*Dataset excerpts*.
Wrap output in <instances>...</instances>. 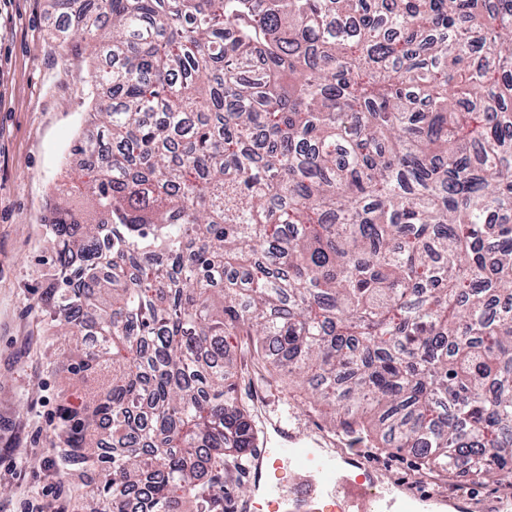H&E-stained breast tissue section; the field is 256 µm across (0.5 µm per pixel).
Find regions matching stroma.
I'll return each mask as SVG.
<instances>
[{
    "label": "stroma",
    "instance_id": "obj_1",
    "mask_svg": "<svg viewBox=\"0 0 512 512\" xmlns=\"http://www.w3.org/2000/svg\"><path fill=\"white\" fill-rule=\"evenodd\" d=\"M63 12L47 0H0V512H28L31 500L52 507L61 486L77 496L74 481L57 474L54 417L62 396L78 400L86 387L57 371L63 338L41 302L55 260L44 217L77 207V197L56 187L85 166L73 147L95 137V105L111 92L95 85L98 61L83 39L65 46L54 39ZM258 389L299 435L345 454L358 449L400 492L512 501V478L486 482L461 468L453 478L433 479L420 474L411 455L353 442L302 406L287 376L239 382L245 400Z\"/></svg>",
    "mask_w": 512,
    "mask_h": 512
}]
</instances>
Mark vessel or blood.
I'll return each mask as SVG.
<instances>
[{"label":"vessel or blood","mask_w":512,"mask_h":512,"mask_svg":"<svg viewBox=\"0 0 512 512\" xmlns=\"http://www.w3.org/2000/svg\"><path fill=\"white\" fill-rule=\"evenodd\" d=\"M265 438L251 459V474L262 485L275 512H320L324 502L339 501L342 512H420L422 501L396 492L360 460L337 457L302 441L283 415L265 417ZM288 466L298 479L288 493L278 471Z\"/></svg>","instance_id":"b4317fda"}]
</instances>
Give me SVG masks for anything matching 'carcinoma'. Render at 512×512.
I'll return each instance as SVG.
<instances>
[{"instance_id": "cac0c4a2", "label": "carcinoma", "mask_w": 512, "mask_h": 512, "mask_svg": "<svg viewBox=\"0 0 512 512\" xmlns=\"http://www.w3.org/2000/svg\"><path fill=\"white\" fill-rule=\"evenodd\" d=\"M107 154L46 219L83 512H213L259 446L235 345L449 472L512 475V0H96ZM213 479L202 482L205 474Z\"/></svg>"}]
</instances>
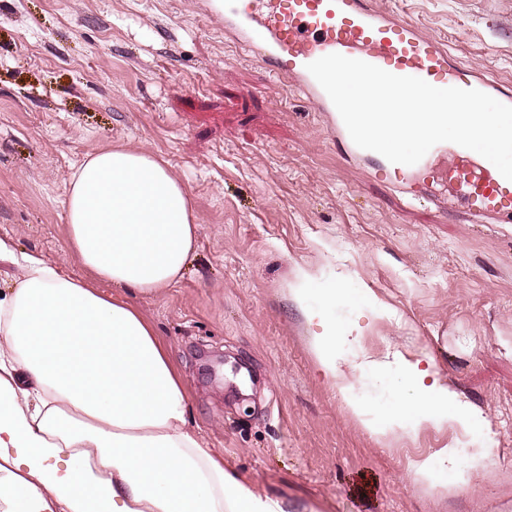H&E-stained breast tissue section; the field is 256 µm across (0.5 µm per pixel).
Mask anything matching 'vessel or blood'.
I'll list each match as a JSON object with an SVG mask.
<instances>
[{"label": "vessel or blood", "instance_id": "obj_1", "mask_svg": "<svg viewBox=\"0 0 512 512\" xmlns=\"http://www.w3.org/2000/svg\"><path fill=\"white\" fill-rule=\"evenodd\" d=\"M216 17L225 32L252 50L272 72L288 77L315 111L326 113L337 144L362 155L331 99L308 71L309 63L338 53L398 76H414L439 88L485 92L512 106V89L452 62L447 50L415 24L382 14L370 0H223ZM464 198L476 221L512 223V181L478 153L454 145L441 174Z\"/></svg>", "mask_w": 512, "mask_h": 512}]
</instances>
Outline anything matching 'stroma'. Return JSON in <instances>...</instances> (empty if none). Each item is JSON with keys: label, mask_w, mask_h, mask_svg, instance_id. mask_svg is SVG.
Masks as SVG:
<instances>
[{"label": "stroma", "mask_w": 512, "mask_h": 512, "mask_svg": "<svg viewBox=\"0 0 512 512\" xmlns=\"http://www.w3.org/2000/svg\"><path fill=\"white\" fill-rule=\"evenodd\" d=\"M512 84V0H372ZM168 162L195 206L180 281L130 293L168 345L189 420L224 465L292 512H512V223L422 208L380 159L346 155L322 113L225 35L208 0H0V237L67 264L66 193L114 144ZM369 293L338 306L345 357L426 355L486 417L494 456L456 427L366 429L385 383L343 394L317 365L292 302L295 271ZM454 445L443 487L416 466Z\"/></svg>", "instance_id": "obj_1"}]
</instances>
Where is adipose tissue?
Here are the masks:
<instances>
[{
  "mask_svg": "<svg viewBox=\"0 0 512 512\" xmlns=\"http://www.w3.org/2000/svg\"><path fill=\"white\" fill-rule=\"evenodd\" d=\"M67 237L83 275L38 253L0 296V493L9 512H288L242 483L188 426L170 352L134 304L107 286L151 295L177 283L196 244L192 198L164 160L126 146L89 154L68 182ZM294 302L321 331L311 350L338 378L347 331L336 306L372 297L296 271ZM399 373H392V366ZM363 373L395 388L371 429H482L481 411L420 362L364 356Z\"/></svg>",
  "mask_w": 512,
  "mask_h": 512,
  "instance_id": "adipose-tissue-1",
  "label": "adipose tissue"
}]
</instances>
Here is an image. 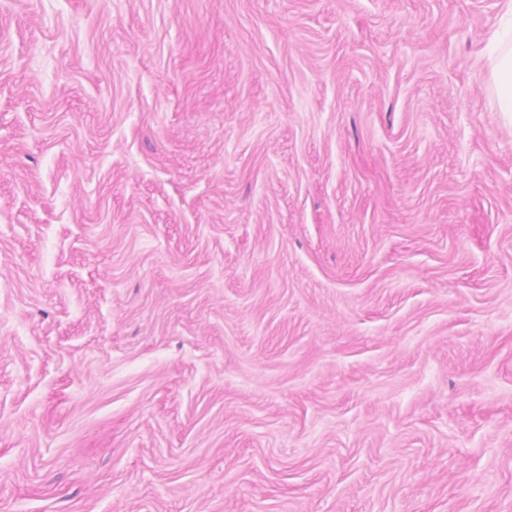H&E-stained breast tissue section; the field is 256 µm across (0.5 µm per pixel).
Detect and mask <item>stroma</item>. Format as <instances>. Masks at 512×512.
<instances>
[{
    "instance_id": "1",
    "label": "stroma",
    "mask_w": 512,
    "mask_h": 512,
    "mask_svg": "<svg viewBox=\"0 0 512 512\" xmlns=\"http://www.w3.org/2000/svg\"><path fill=\"white\" fill-rule=\"evenodd\" d=\"M507 0H0V512H512ZM498 43V53L490 59L493 90L499 112L512 117V47L506 34L495 32L492 37ZM507 41V46L503 45Z\"/></svg>"
}]
</instances>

*Instructions for the task*.
Transcribe, word for word, every line from the one containing "Detect and mask" through the final line of the entries, and nothing else.

*Correct response*.
Detect and mask <item>stroma</item>. Format as <instances>. Masks at 512×512.
<instances>
[{
    "instance_id": "1",
    "label": "stroma",
    "mask_w": 512,
    "mask_h": 512,
    "mask_svg": "<svg viewBox=\"0 0 512 512\" xmlns=\"http://www.w3.org/2000/svg\"><path fill=\"white\" fill-rule=\"evenodd\" d=\"M507 0H0V512H512ZM498 43V53L490 59L493 90L499 112L512 117V47L506 34L495 32L492 37ZM507 41V46L503 45Z\"/></svg>"
}]
</instances>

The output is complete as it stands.